Exercise data:
****************************************

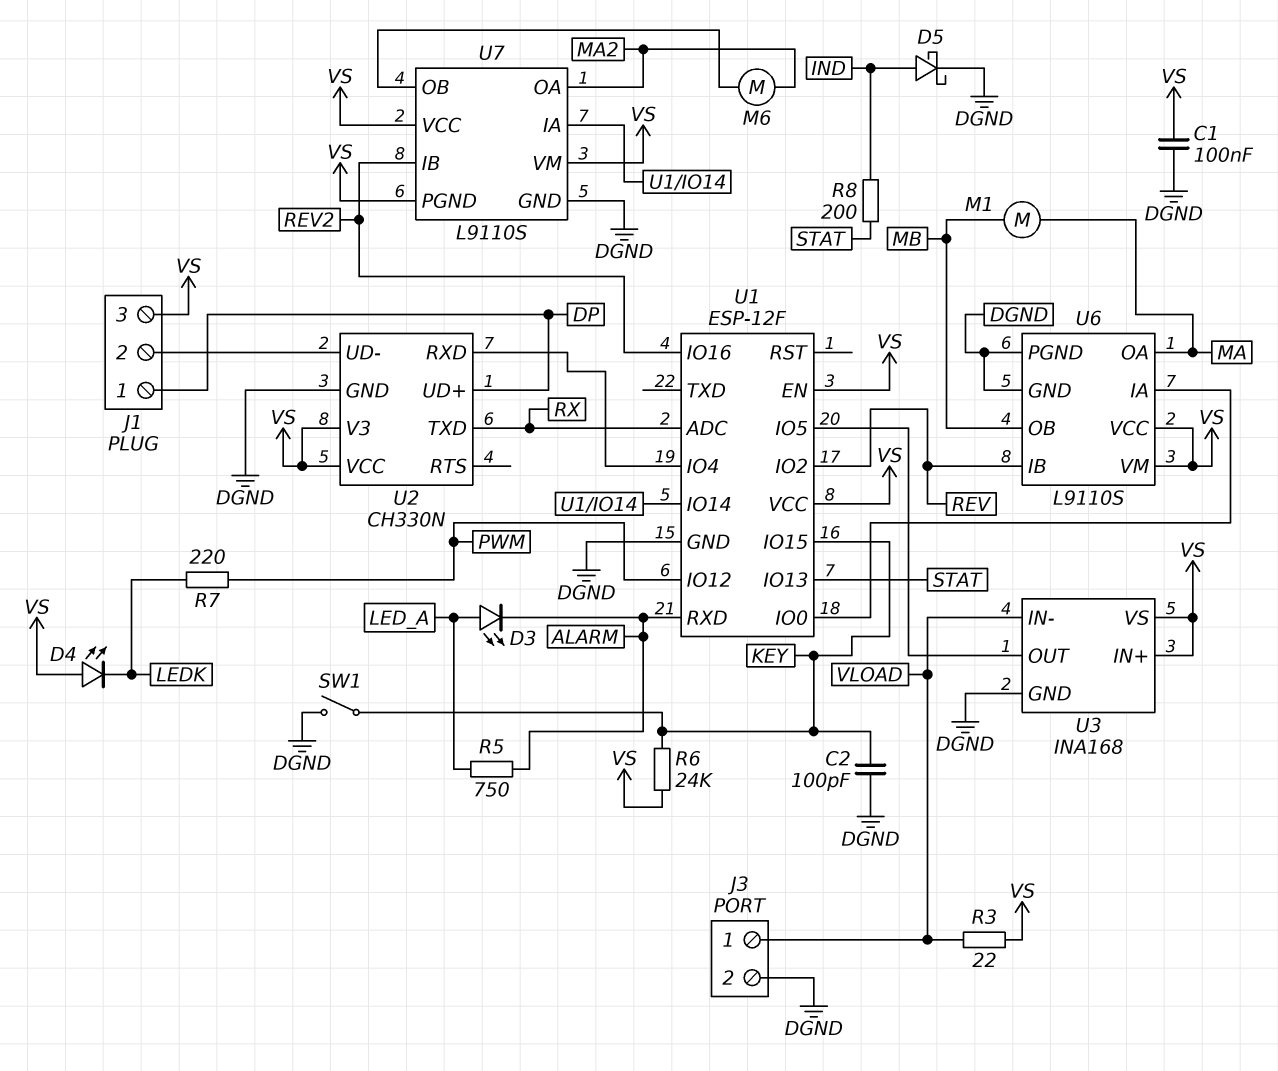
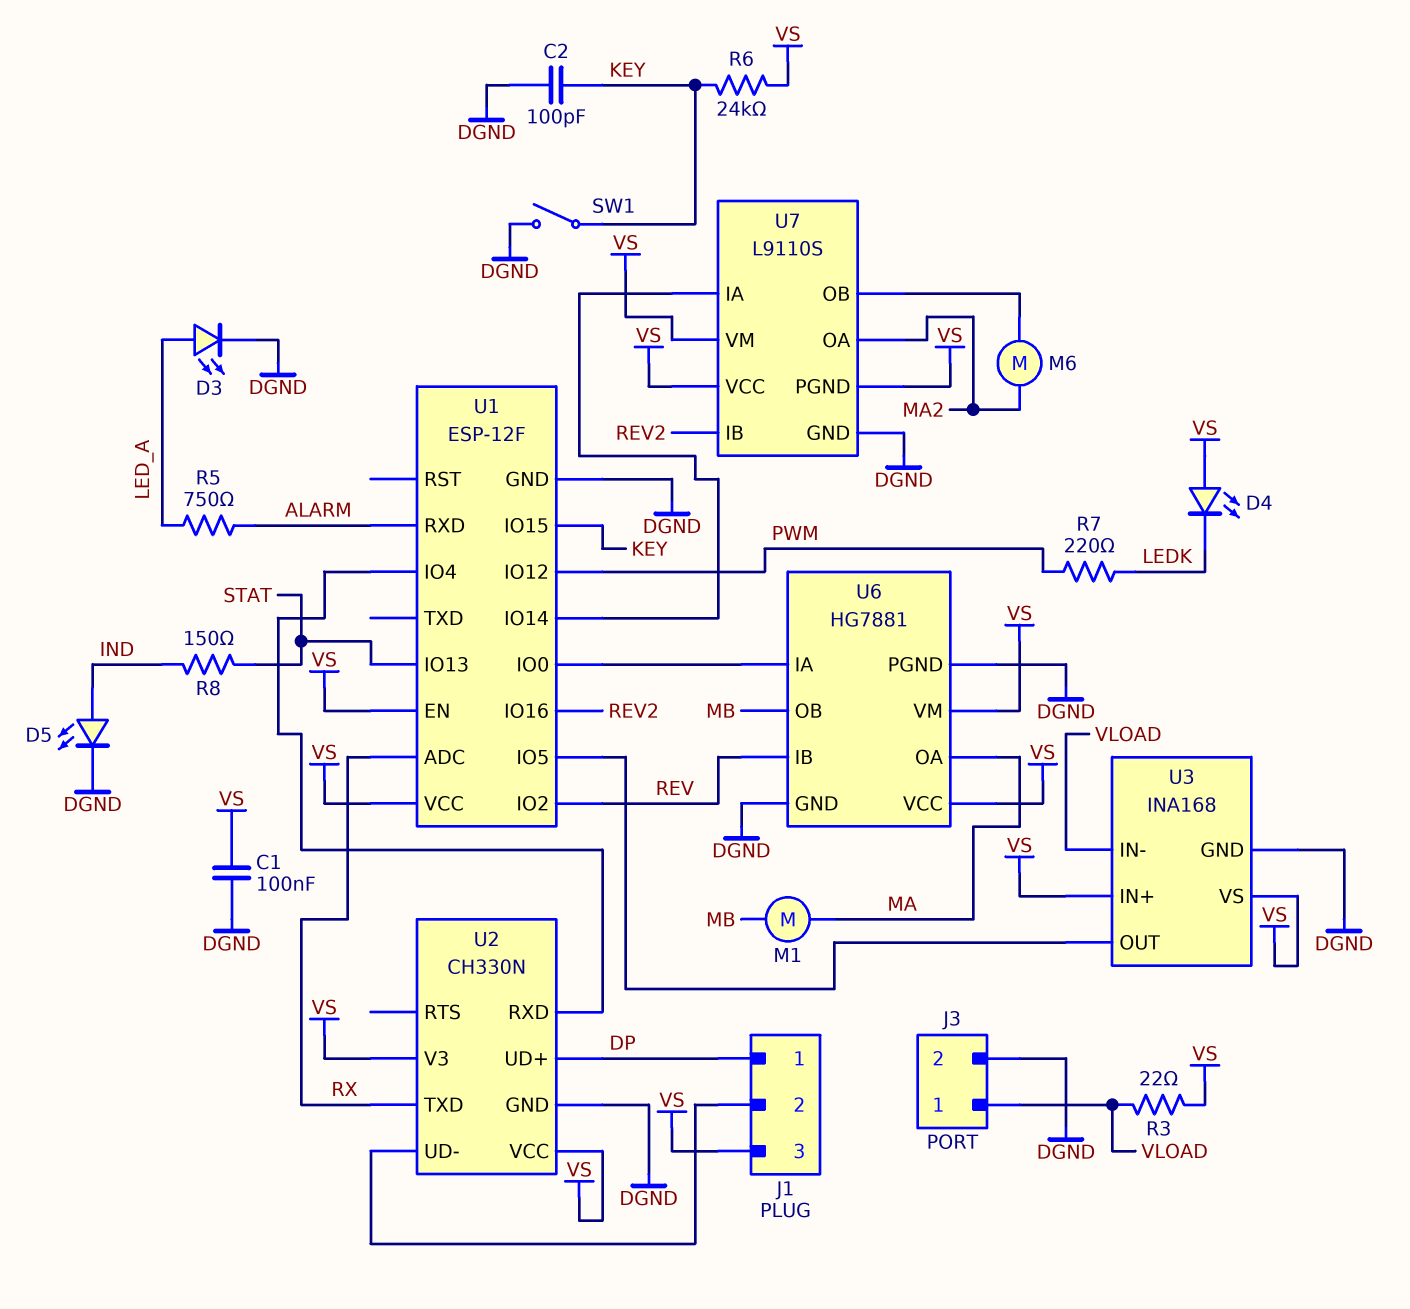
D3: LED (A LED_A, K ALARM) -> LED (A LED_A, K DGND)
D5: schottky (A IND, K DGND) -> LED (A IND, K DGND)
R8: 200 (IND, STAT) -> 150 (IND, STAT)
U6: L9110S -> HG7881

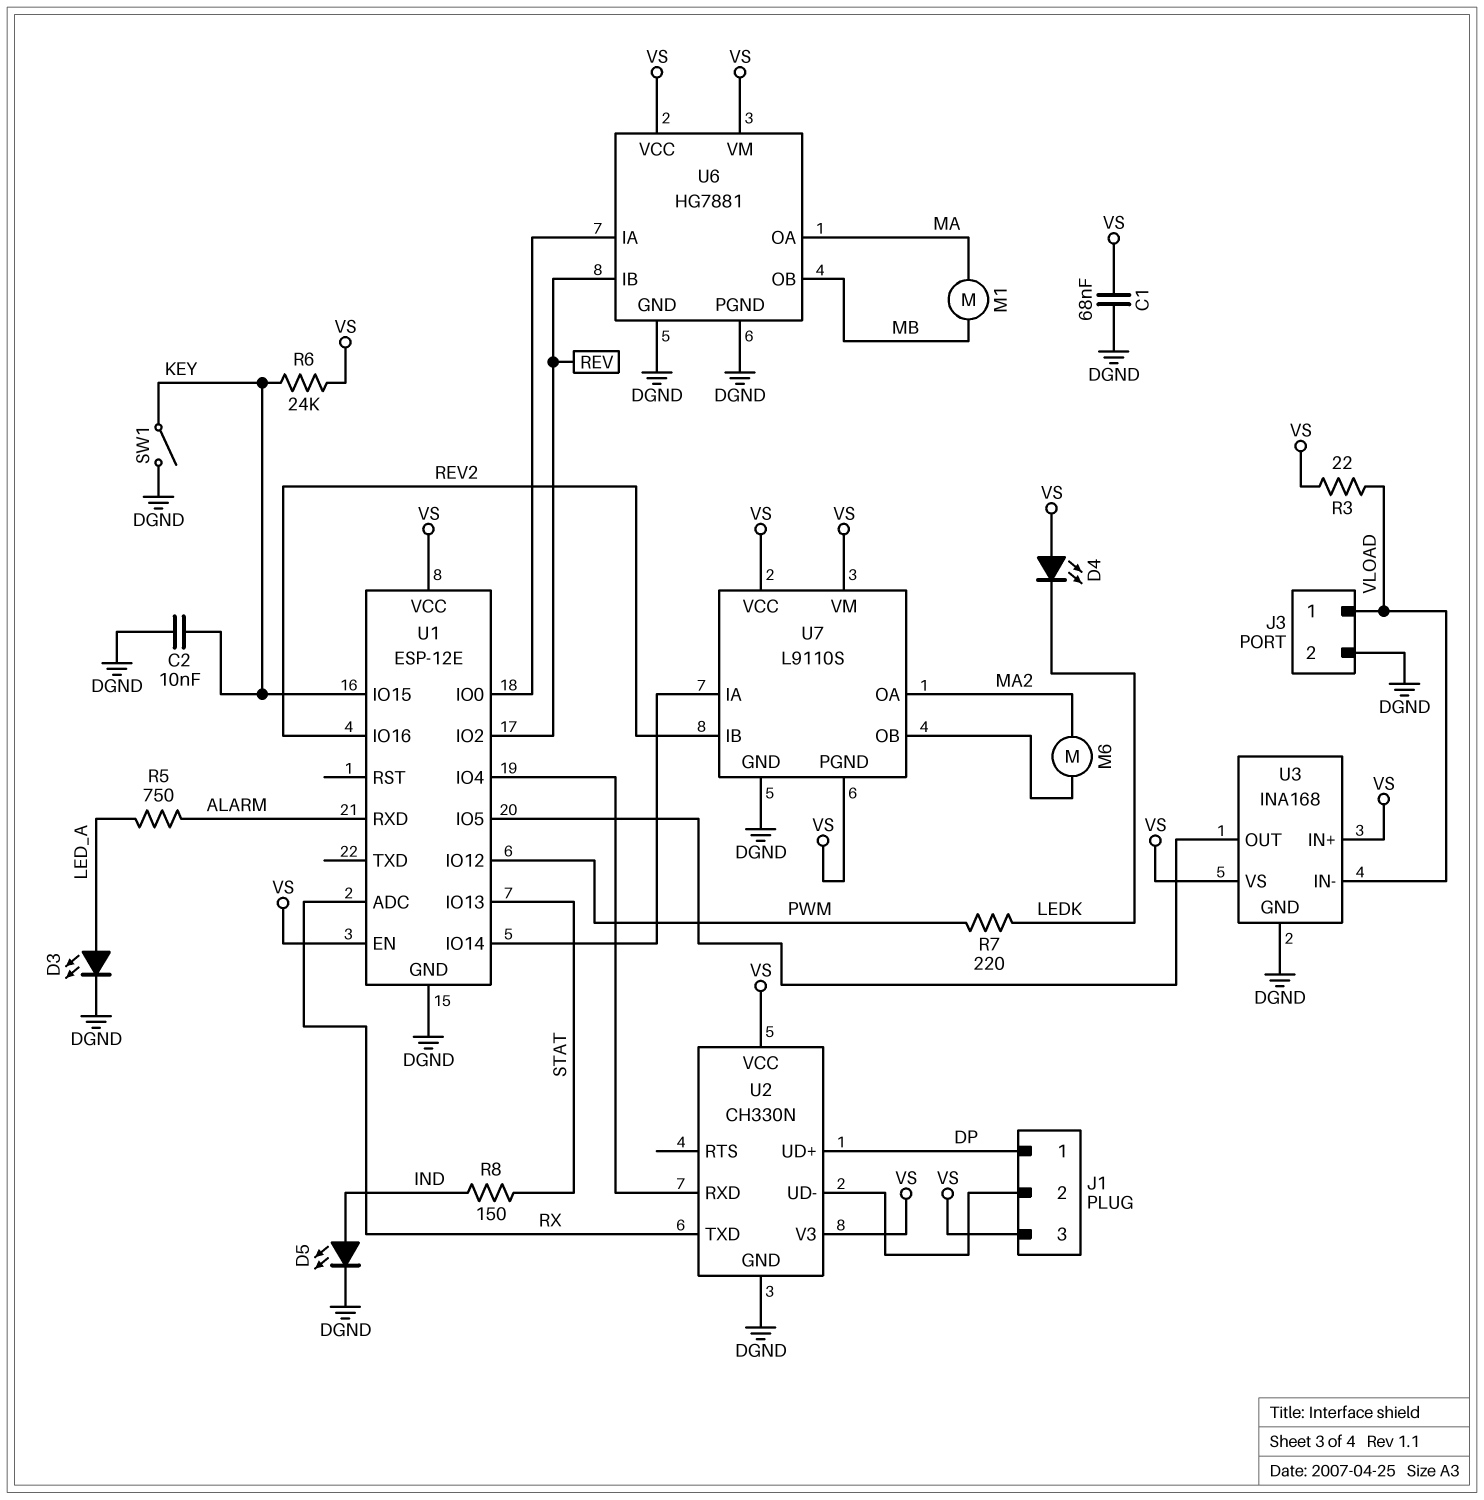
C1: 100nF (DGND, VS) -> 68nF (DGND, VS)
C2: 100pF (DGND, KEY) -> 10nF (DGND, KEY)
U1: ESP-12F -> ESP-12E

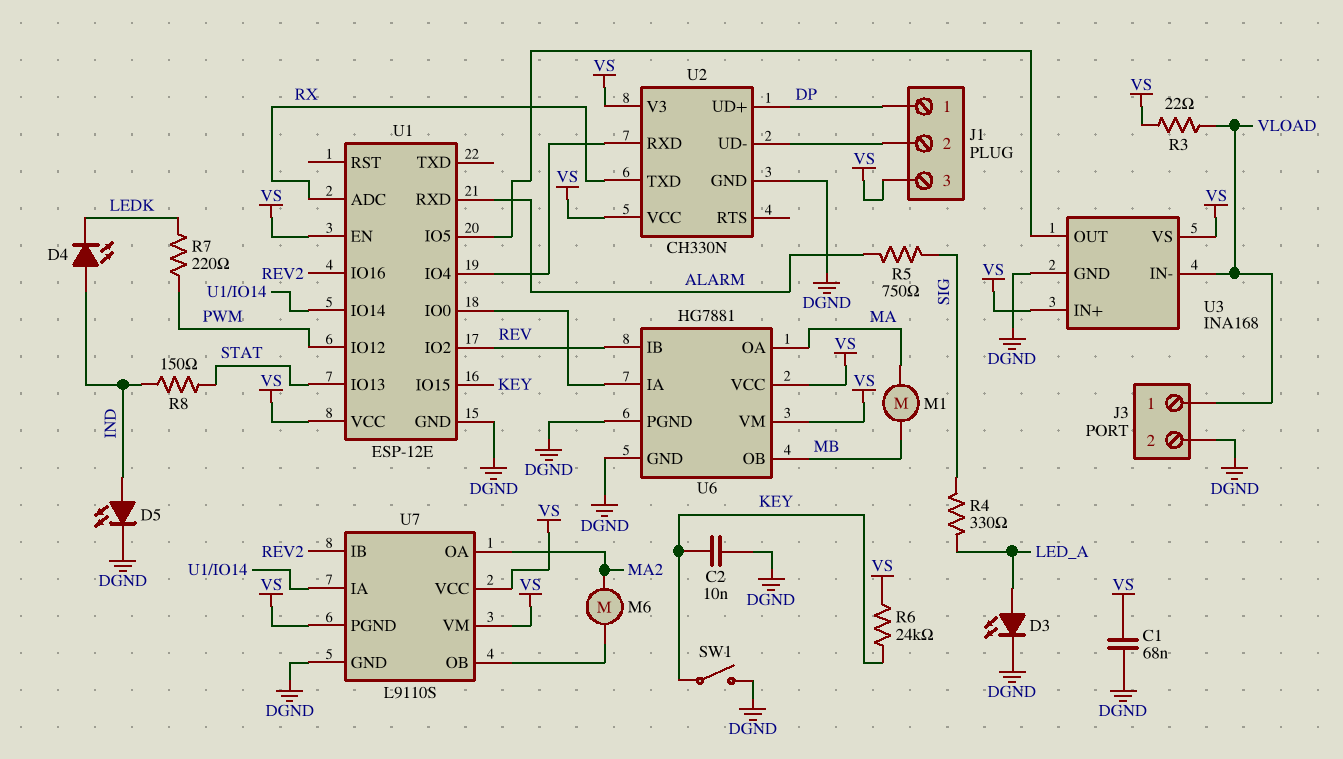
D4: LED (A VS, K LEDK) -> LED (A IND, K LEDK)
R4: none -> 330 (LED_A, SIG)
R5: 750 (ALARM, LED_A) -> 750 (ALARM, SIG)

****************************************

Instructions to follow:
Write out the lines from the one containing "R4: none -> 330 (LED_A, SIG)" through the last line of the records above. Include both of those lines and nothing else.

Task answer:
R4: none -> 330 (LED_A, SIG)
R5: 750 (ALARM, LED_A) -> 750 (ALARM, SIG)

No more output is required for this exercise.